> **Information**:

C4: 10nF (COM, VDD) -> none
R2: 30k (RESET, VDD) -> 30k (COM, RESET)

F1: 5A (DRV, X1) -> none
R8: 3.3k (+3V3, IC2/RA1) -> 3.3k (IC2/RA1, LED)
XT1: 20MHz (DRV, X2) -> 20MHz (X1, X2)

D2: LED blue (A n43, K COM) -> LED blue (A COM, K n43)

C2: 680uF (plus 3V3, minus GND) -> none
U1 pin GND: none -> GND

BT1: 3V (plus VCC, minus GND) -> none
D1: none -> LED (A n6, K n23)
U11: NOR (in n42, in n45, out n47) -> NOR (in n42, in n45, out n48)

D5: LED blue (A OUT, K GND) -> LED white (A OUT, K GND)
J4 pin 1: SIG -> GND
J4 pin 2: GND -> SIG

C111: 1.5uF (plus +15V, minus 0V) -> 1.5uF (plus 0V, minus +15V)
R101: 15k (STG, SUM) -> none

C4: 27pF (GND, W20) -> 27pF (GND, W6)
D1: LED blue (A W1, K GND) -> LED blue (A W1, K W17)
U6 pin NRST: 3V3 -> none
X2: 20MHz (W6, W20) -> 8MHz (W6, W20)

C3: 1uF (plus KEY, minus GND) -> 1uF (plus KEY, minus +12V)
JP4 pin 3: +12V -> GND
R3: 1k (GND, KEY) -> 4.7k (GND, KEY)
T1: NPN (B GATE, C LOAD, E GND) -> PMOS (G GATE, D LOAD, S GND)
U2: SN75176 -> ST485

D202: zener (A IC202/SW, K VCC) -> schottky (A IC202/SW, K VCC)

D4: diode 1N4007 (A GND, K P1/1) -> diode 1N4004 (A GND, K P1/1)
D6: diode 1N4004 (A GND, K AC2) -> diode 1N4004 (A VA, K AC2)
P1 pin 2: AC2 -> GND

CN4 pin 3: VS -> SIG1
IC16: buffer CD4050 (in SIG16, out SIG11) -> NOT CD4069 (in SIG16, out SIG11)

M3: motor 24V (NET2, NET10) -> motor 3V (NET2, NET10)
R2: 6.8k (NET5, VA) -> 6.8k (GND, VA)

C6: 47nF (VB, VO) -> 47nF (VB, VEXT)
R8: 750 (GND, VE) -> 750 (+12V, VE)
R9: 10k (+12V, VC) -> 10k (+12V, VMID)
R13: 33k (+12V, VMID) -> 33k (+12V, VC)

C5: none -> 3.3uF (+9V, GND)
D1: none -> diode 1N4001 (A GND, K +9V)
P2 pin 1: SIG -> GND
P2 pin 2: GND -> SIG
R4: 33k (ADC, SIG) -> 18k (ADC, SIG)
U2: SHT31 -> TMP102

> **Exercise instructions**: By examining the material line by line, establish how many lines contain "diode" and give only that number.

> **Solution**: 3